-------- Supplied records

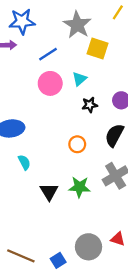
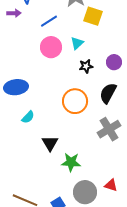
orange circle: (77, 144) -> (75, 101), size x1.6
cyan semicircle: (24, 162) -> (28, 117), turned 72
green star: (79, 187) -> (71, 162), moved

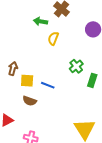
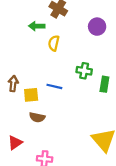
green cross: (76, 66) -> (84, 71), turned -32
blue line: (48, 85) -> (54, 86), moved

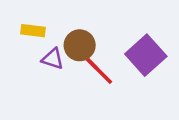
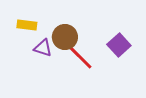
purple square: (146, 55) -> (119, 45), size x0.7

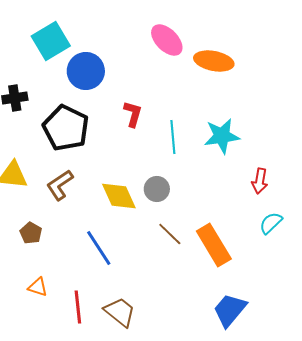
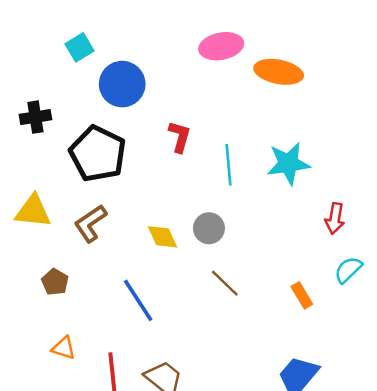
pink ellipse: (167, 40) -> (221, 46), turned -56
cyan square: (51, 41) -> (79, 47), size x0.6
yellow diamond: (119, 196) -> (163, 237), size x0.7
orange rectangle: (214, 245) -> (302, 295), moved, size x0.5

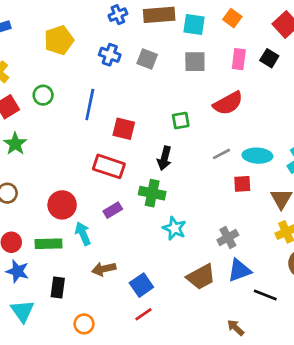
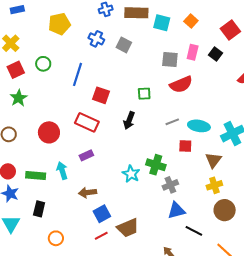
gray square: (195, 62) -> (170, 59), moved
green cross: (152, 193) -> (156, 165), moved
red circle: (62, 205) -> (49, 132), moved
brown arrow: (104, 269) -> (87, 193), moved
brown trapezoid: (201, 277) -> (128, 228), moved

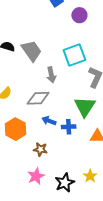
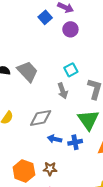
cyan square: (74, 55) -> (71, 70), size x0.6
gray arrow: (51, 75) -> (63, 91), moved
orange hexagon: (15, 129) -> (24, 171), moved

----------------
-------- Supplied records

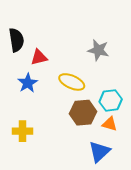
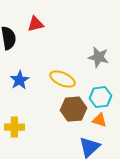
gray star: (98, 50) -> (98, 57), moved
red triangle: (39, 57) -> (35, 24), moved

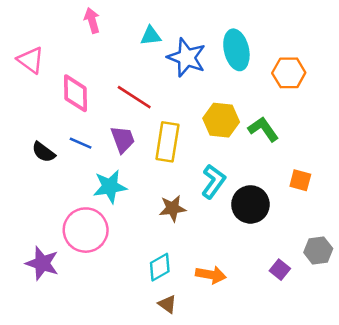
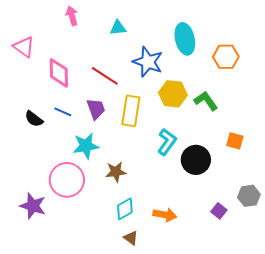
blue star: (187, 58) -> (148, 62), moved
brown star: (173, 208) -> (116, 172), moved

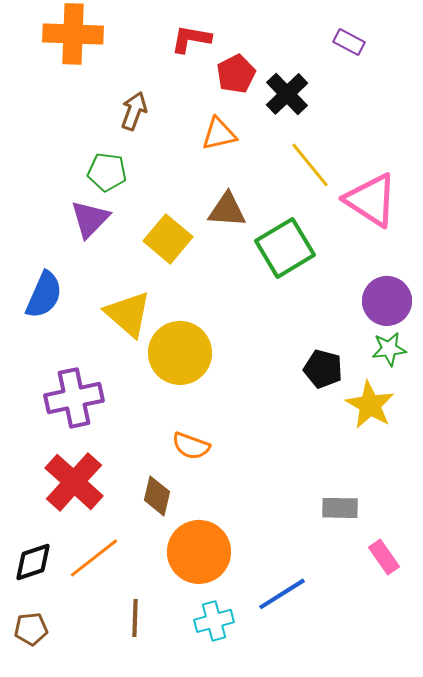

----------------
-------- Supplied records

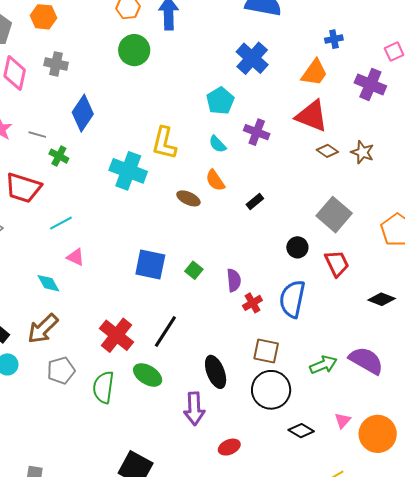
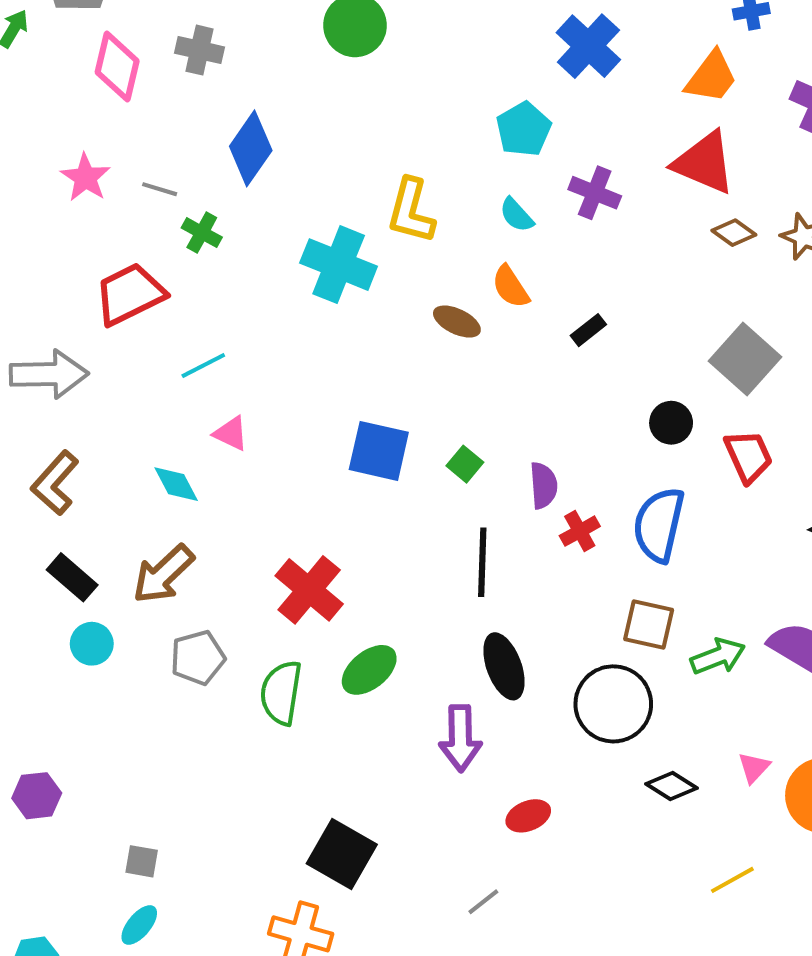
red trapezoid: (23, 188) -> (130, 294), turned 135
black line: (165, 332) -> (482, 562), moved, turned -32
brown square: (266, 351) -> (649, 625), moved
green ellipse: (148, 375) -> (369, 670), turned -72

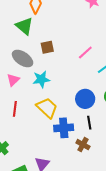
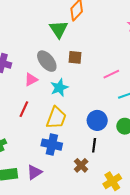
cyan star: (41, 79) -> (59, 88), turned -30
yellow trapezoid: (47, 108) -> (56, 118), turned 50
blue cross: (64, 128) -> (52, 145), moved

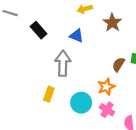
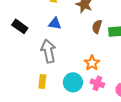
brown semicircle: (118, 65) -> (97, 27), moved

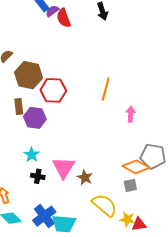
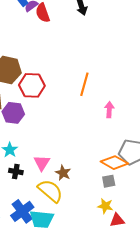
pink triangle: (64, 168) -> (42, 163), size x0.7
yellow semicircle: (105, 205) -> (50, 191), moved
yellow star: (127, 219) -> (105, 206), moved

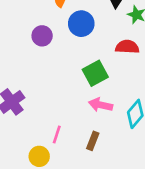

----------------

## [What is expected]
Going through the records above, state how many lines include the word "ellipse", and give no other text.

## [Exercise output]
2